Start of Records supplied
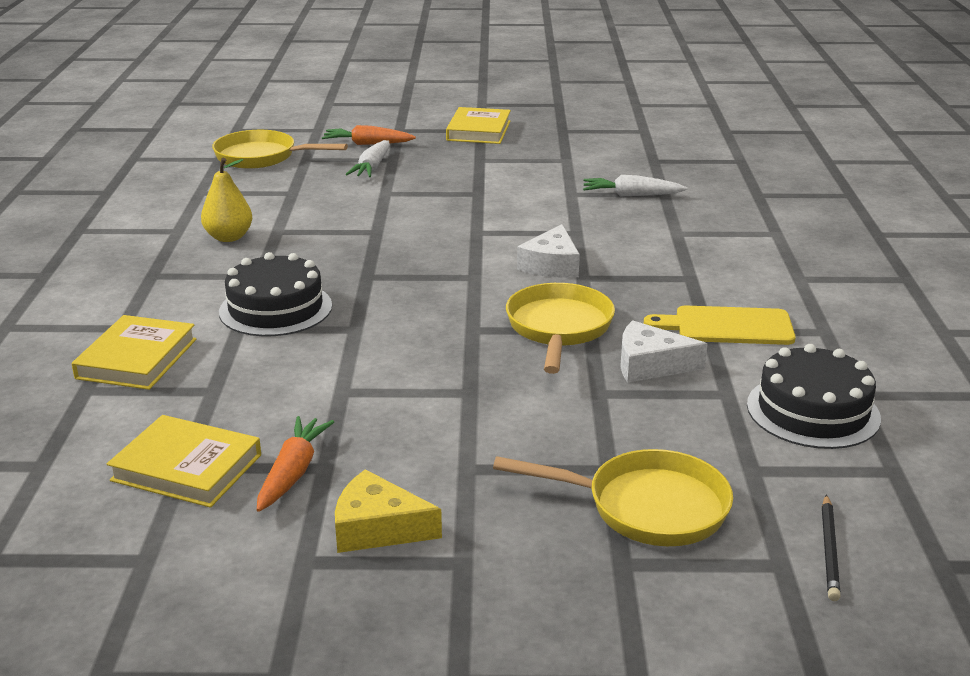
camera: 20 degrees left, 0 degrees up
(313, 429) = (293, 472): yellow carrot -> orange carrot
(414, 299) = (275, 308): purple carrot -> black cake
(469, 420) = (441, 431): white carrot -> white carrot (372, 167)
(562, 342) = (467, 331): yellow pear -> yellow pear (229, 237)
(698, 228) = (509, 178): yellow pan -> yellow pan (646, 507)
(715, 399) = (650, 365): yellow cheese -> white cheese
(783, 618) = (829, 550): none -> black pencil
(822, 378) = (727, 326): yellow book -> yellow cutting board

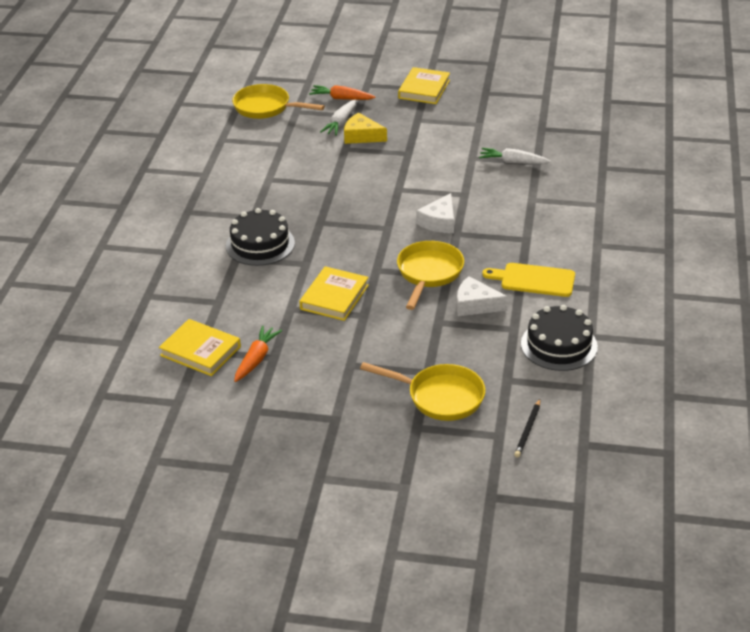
camera: 10 degrees right, 10 degrees up
(137, 359) = (176, 276): yellow book -> yellow book (334, 297)
(229, 237) = (237, 183): yellow pear -> none
(377, 528) = (295, 396): yellow cheese -> yellow cheese (361, 136)

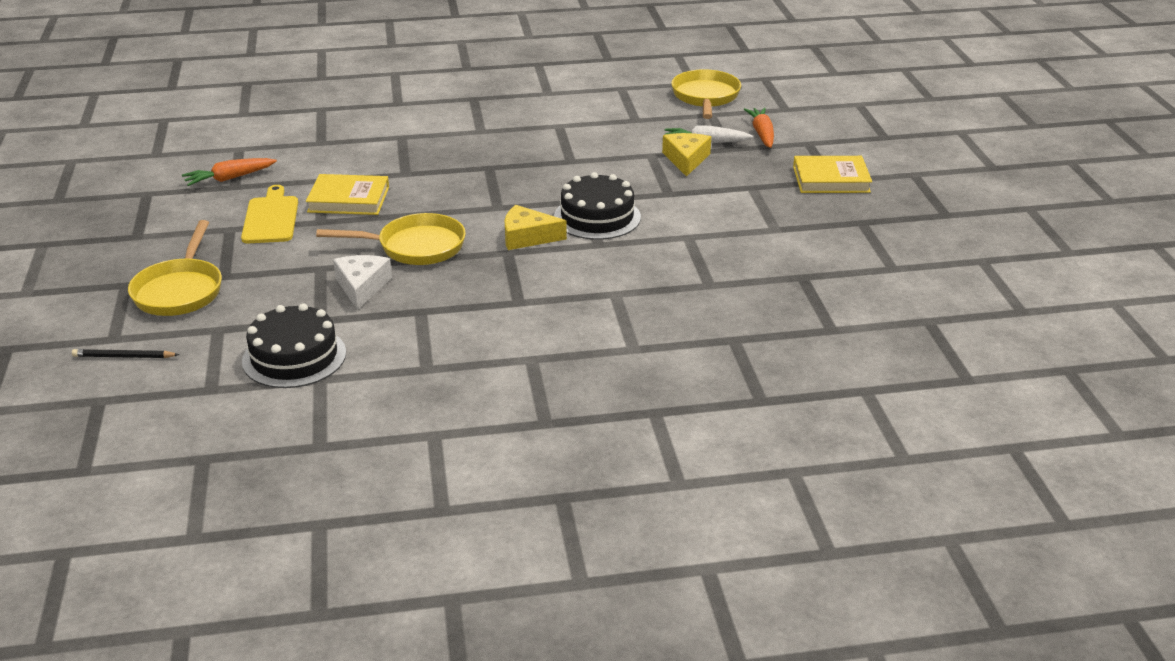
camera: 70 degrees right, 5 degrees down
(200, 351) = (237, 149): yellow book -> none
(256, 359) = (229, 178): orange carrot -> orange carrot turned 150 degrees clockwise
(260, 244) = (431, 144): black cake -> black cake (597, 217)
(439, 222) = (527, 237): white cheese -> yellow cheese
(513, 162) = (698, 267): white carrot -> none
(534, 280) = (429, 320): yellow cutting board -> yellow cutting board (271, 218)

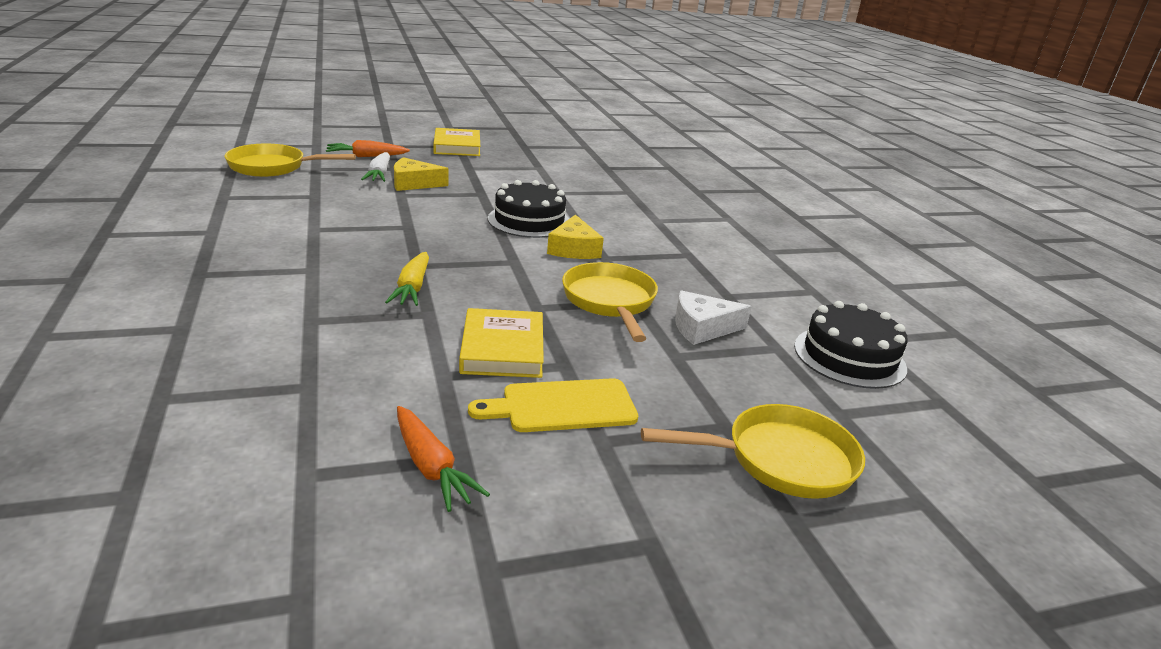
camera: 100 degrees left, 5 degrees down
(124, 356) = (947, 480): black pencil -> none
(448, 166) = (412, 288): none -> yellow carrot

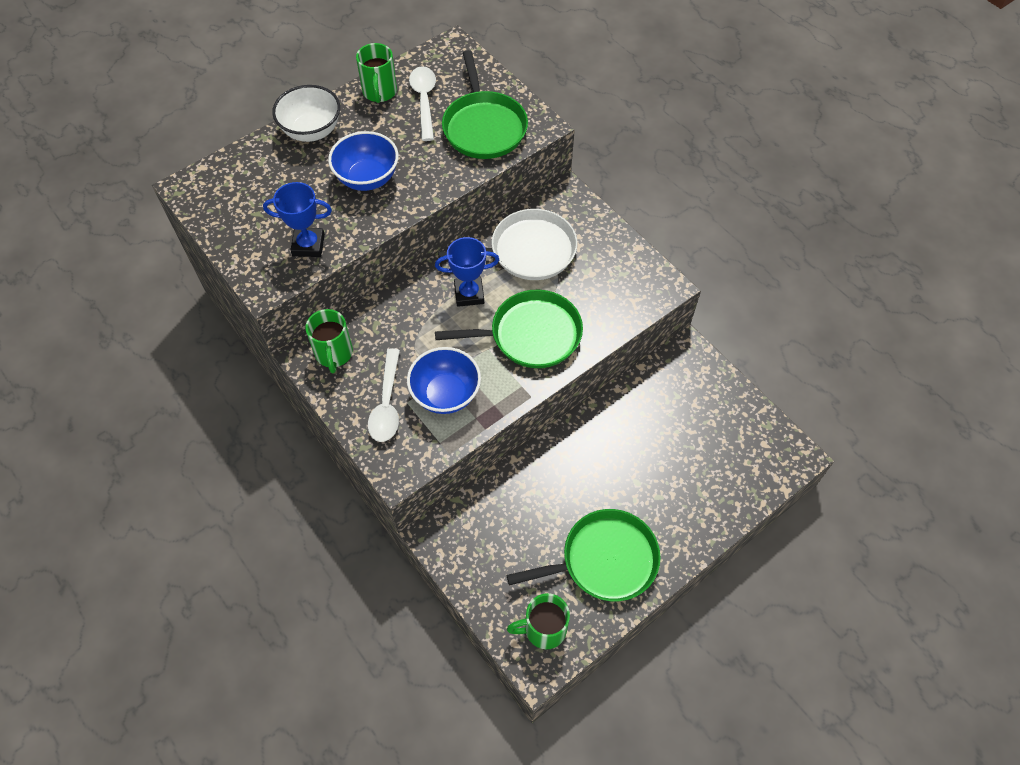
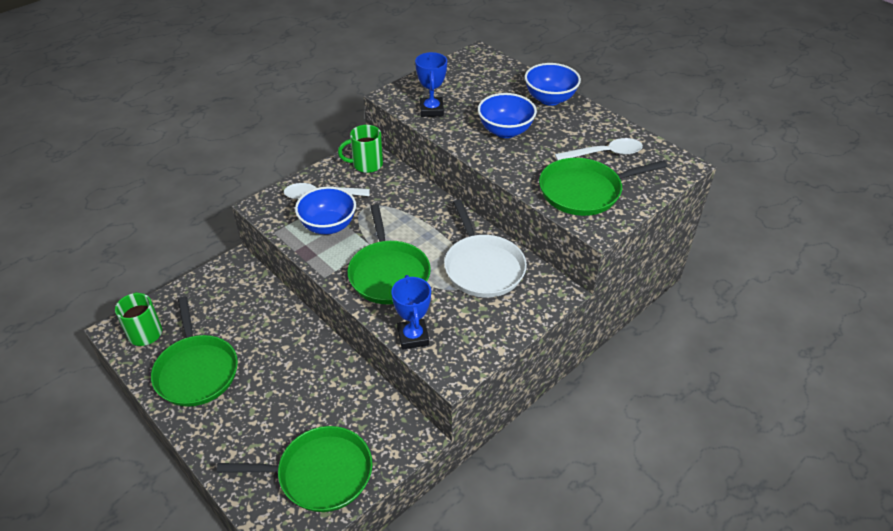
camera: 85 degrees right, 15 degrees down
(312, 131) = (550, 99): white bowl -> blue bowl
(379, 92) = (606, 128): green mug -> none
(469, 294) = (429, 232): blue trophy -> blue trophy (413, 337)
(729, 430) = (319, 473): none -> green pan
End of Records supplied
Please give every line above again word for word, apart from the pictures.

> _Expected answer_
camera: 20 degrees left, 0 degrees up
(313, 429) = (293, 472): yellow carrot -> orange carrot
(414, 299) = (275, 308): purple carrot -> black cake
(469, 420) = (441, 431): white carrot -> white carrot (372, 167)
(562, 342) = (467, 331): yellow pear -> yellow pear (229, 237)
(698, 228) = (509, 178): yellow pan -> yellow pan (646, 507)
(715, 399) = (650, 365): yellow cheese -> white cheese
(783, 618) = (829, 550): none -> black pencil
(822, 378) = (727, 326): yellow book -> yellow cutting board

camera: 10 degrees right, 10 degrees up
(137, 359) = (176, 276): yellow book -> yellow book (334, 297)
(229, 237) = (237, 183): yellow pear -> none
(377, 528) = (295, 396): yellow cheese -> yellow cheese (361, 136)

camera: 70 degrees right, 5 degrees down
(200, 351) = (237, 149): yellow book -> none
(256, 359) = (229, 178): orange carrot -> orange carrot turned 150 degrees clockwise
(260, 244) = (431, 144): black cake -> black cake (597, 217)
(439, 222) = (527, 237): white cheese -> yellow cheese
(513, 162) = (698, 267): white carrot -> none
(534, 280) = (429, 320): yellow cutting board -> yellow cutting board (271, 218)

camera: 100 degrees left, 5 degrees down
(124, 356) = (947, 480): black pencil -> none
(448, 166) = (412, 288): none -> yellow carrot

camera: 85 degrees right, 15 degrees down
(312, 131) = (550, 99): white bowl -> blue bowl
(379, 92) = (606, 128): green mug -> none
(469, 294) = (429, 232): blue trophy -> blue trophy (413, 337)
(729, 430) = (319, 473): none -> green pan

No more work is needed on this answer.